BRIEF
Once the line with "camera: 15 degrees right, 5 degrees down" is found, repeat exactly that line and every one after it until the data below ends, including the last line.

MATERIAL PROVIDED
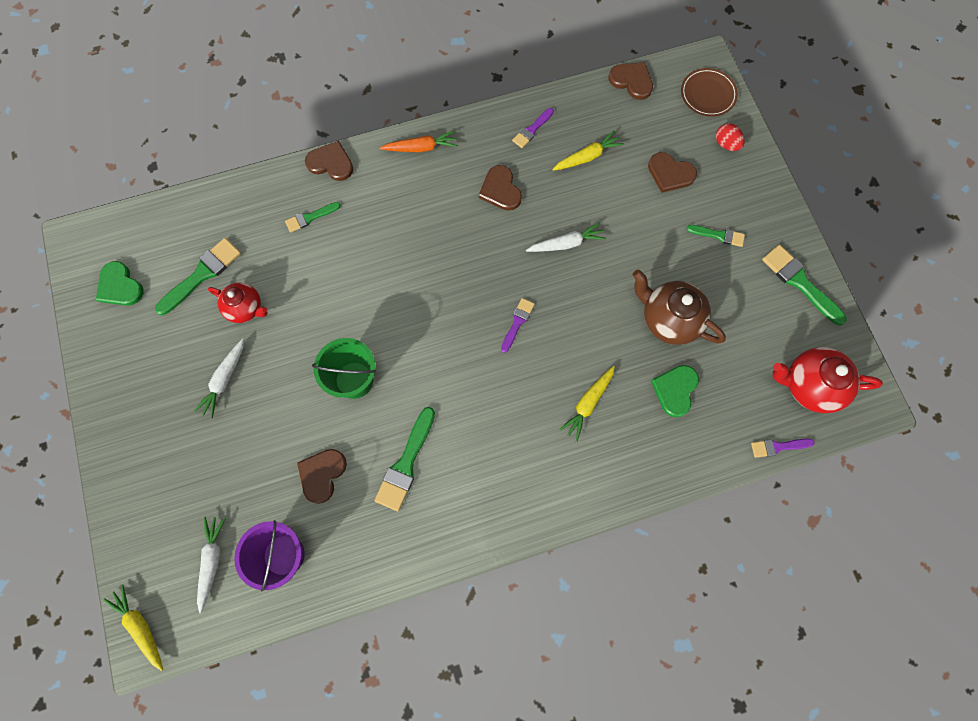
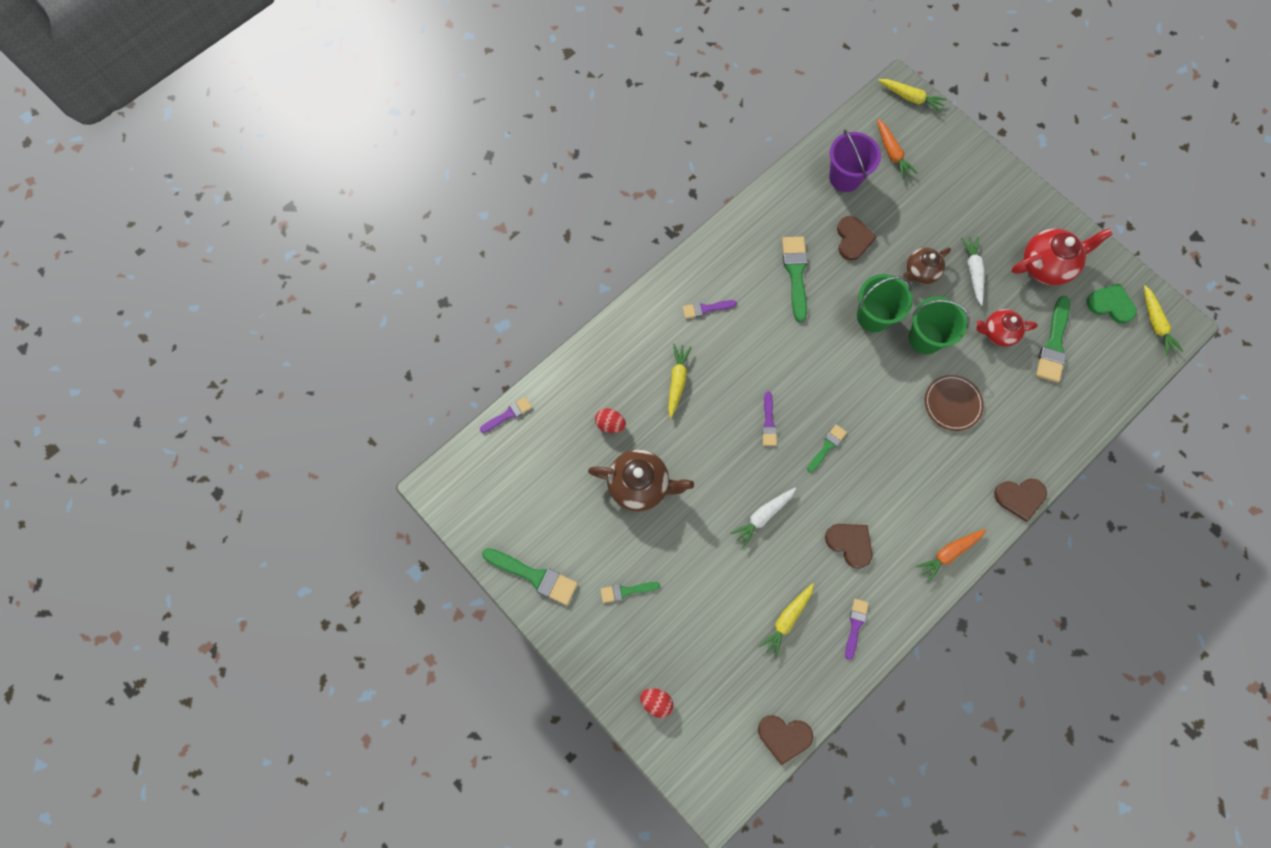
camera: 155 degrees right, 0 degrees up
(95, 250) = (1155, 324): none -> yellow carrot
(212, 561) = (892, 153): white carrot -> orange carrot
(277, 404) = (920, 272): none -> brown teapot
(310, 217) = (1001, 435): green brush -> green brush (827, 446)
(318, 335) = (925, 338): none -> green bucket
(522, 468) = (706, 309): none -> purple brush
(670, 173) = (698, 639): brown heart -> none
(675, 390) = (610, 424): green heart -> red egg
(708, 94) = (698, 759): brown plate -> brown plate (952, 403)
(810, 385) = (497, 479): red teapot -> red teapot (1046, 265)

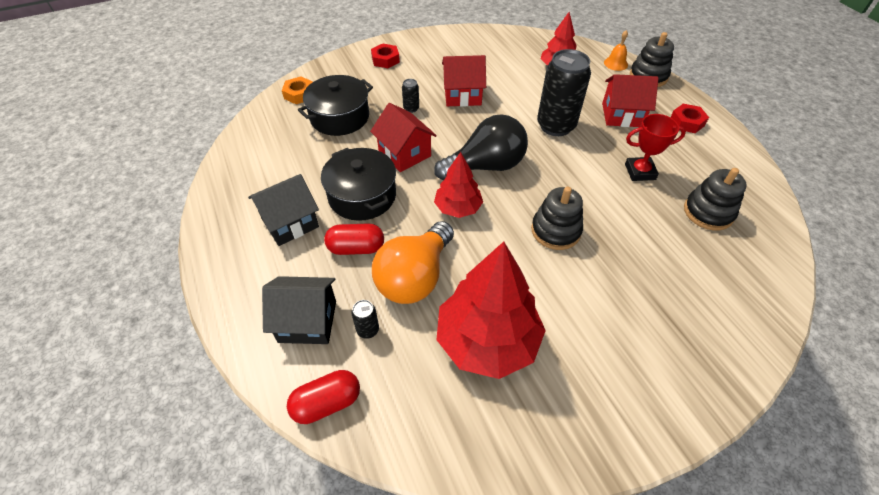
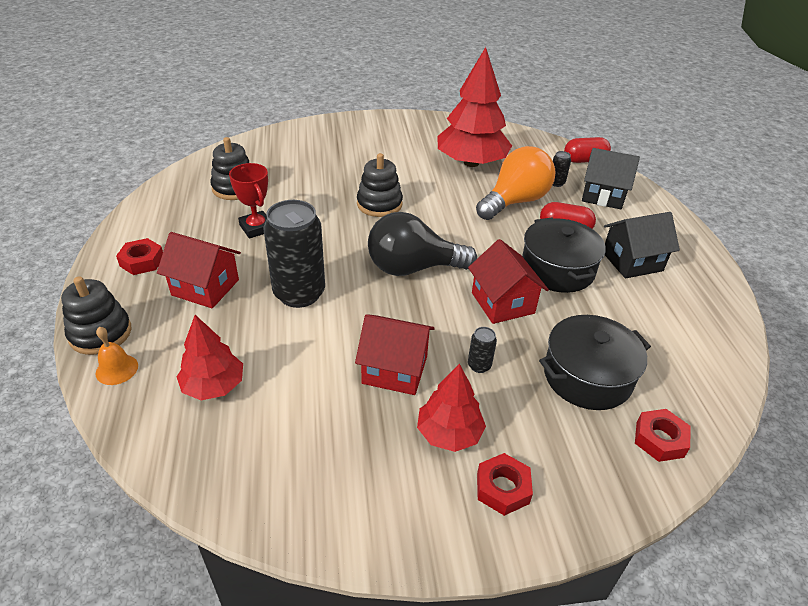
camera: 165 degrees left, 10 degrees down
(299, 94) = (659, 439): orange nut -> red nut
(458, 208) = (460, 238): red tree -> red tree (449, 433)
(640, 172) = (256, 228): red trophy -> red trophy turned 45 degrees clockwise

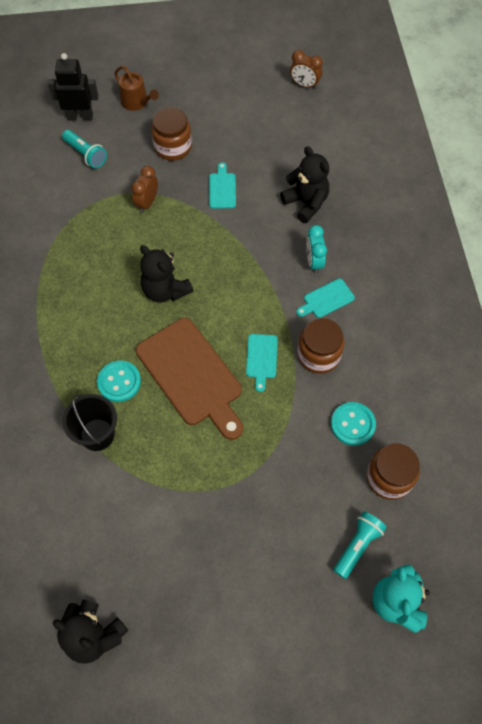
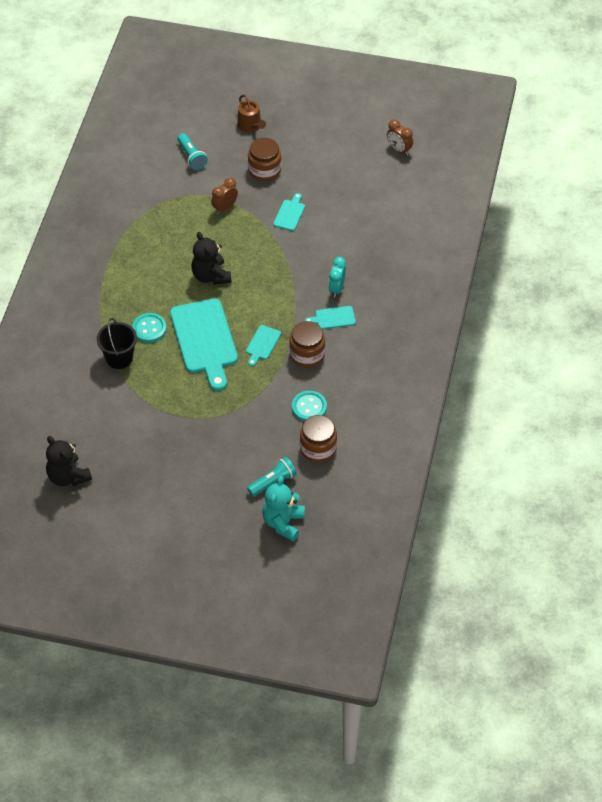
camera: 20 degrees right, 10 degrees down
(80, 117) = (199, 125): black robot -> none
(192, 375) = (204, 340): brown cutting board -> turquoise cutting board
(306, 203) = (352, 243): black teddy bear -> none

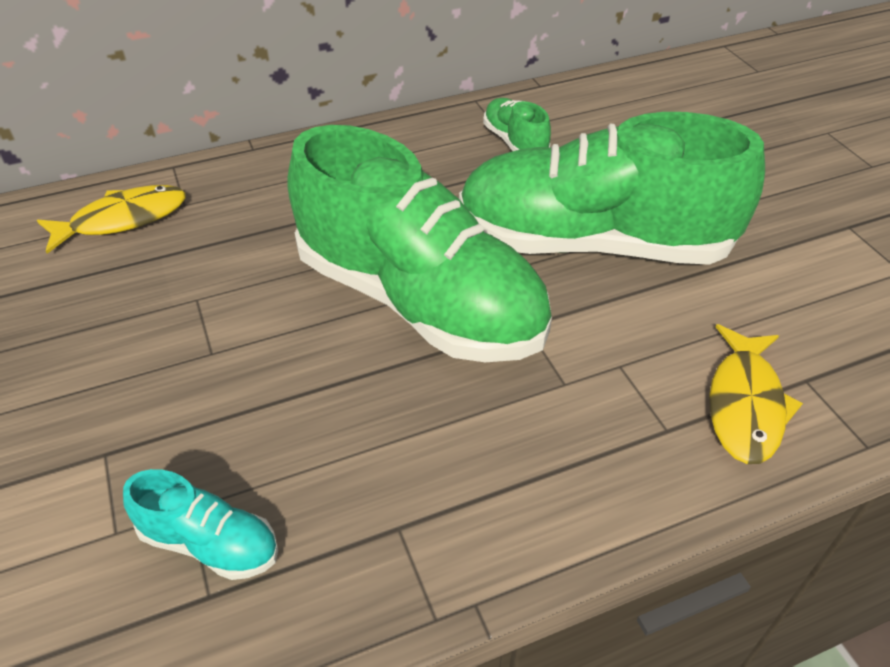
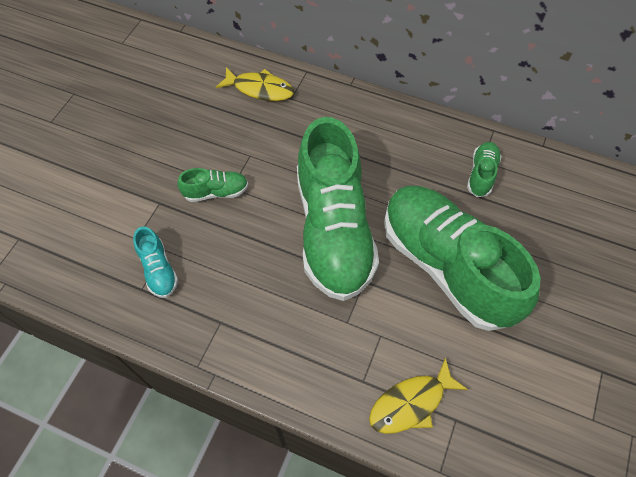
camera: 45 degrees right, 15 degrees up
(192, 374) = (216, 192): none -> green shoe

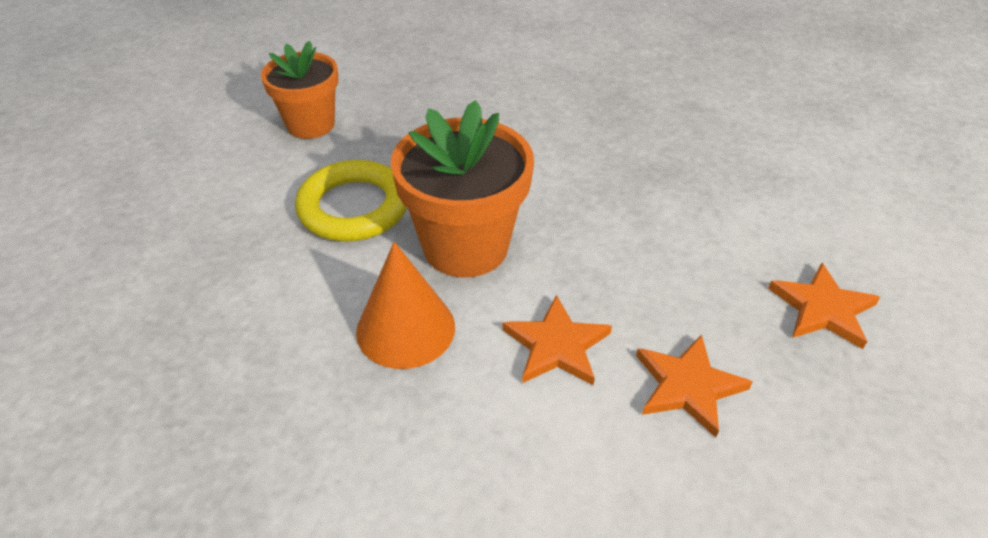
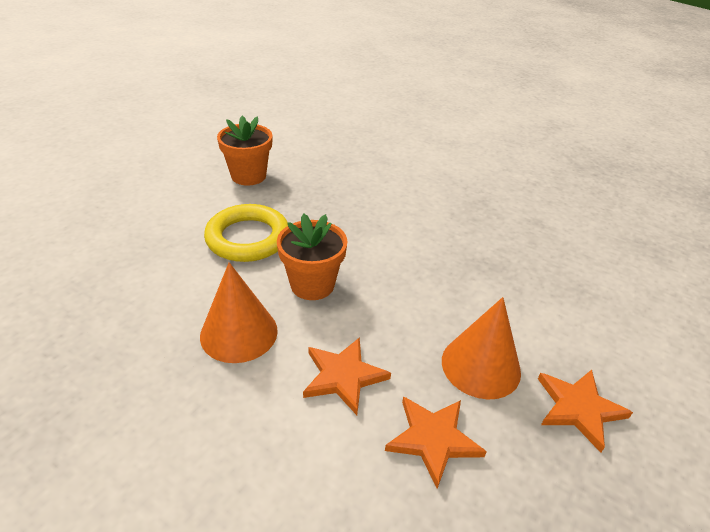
camera: 15 degrees right, 5 degrees down
(465, 246) = (312, 285): orange flower pot -> orange flower pot, size x0.66
(702, 291) = (481, 366): none -> orange cone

TASK ANSWER
camera: 15 degrees right, 5 degrees down
(465, 246) = (312, 285): orange flower pot -> orange flower pot, size x0.66
(702, 291) = (481, 366): none -> orange cone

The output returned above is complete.